**Task prompt:**
Your reply should contain only the line with "U1 pin in-: INV -> none" and the lines after it through the end of the data, each written out exactly.

**Records for this task:**
Content starts

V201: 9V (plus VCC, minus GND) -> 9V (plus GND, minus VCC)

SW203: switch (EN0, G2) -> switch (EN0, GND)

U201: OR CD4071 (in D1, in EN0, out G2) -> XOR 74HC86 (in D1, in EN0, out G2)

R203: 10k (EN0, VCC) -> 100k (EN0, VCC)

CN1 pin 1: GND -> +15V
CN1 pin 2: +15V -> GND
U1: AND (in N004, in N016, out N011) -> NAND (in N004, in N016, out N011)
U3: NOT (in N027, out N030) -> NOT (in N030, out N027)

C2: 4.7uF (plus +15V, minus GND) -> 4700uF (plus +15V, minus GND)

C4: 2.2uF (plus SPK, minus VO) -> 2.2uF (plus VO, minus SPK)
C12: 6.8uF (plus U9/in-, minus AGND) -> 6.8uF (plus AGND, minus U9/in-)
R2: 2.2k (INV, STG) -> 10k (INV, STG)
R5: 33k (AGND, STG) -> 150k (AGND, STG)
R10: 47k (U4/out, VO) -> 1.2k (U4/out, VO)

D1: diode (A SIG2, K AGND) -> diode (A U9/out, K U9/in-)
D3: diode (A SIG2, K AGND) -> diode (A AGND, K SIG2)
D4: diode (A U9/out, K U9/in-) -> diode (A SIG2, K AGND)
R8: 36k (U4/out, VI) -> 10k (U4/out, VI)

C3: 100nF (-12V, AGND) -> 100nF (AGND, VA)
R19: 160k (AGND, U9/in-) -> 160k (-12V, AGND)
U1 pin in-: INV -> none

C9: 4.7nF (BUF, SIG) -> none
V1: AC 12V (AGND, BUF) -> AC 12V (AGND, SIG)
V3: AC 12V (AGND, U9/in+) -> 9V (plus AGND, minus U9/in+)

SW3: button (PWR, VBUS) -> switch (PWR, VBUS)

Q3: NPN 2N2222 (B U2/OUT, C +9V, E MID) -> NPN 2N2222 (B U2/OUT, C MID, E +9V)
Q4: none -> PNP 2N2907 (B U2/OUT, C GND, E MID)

Content ends

**Response box:**
U1 pin in-: INV -> none

C9: 4.7nF (BUF, SIG) -> none
V1: AC 12V (AGND, BUF) -> AC 12V (AGND, SIG)
V3: AC 12V (AGND, U9/in+) -> 9V (plus AGND, minus U9/in+)

SW3: button (PWR, VBUS) -> switch (PWR, VBUS)

Q3: NPN 2N2222 (B U2/OUT, C +9V, E MID) -> NPN 2N2222 (B U2/OUT, C MID, E +9V)
Q4: none -> PNP 2N2907 (B U2/OUT, C GND, E MID)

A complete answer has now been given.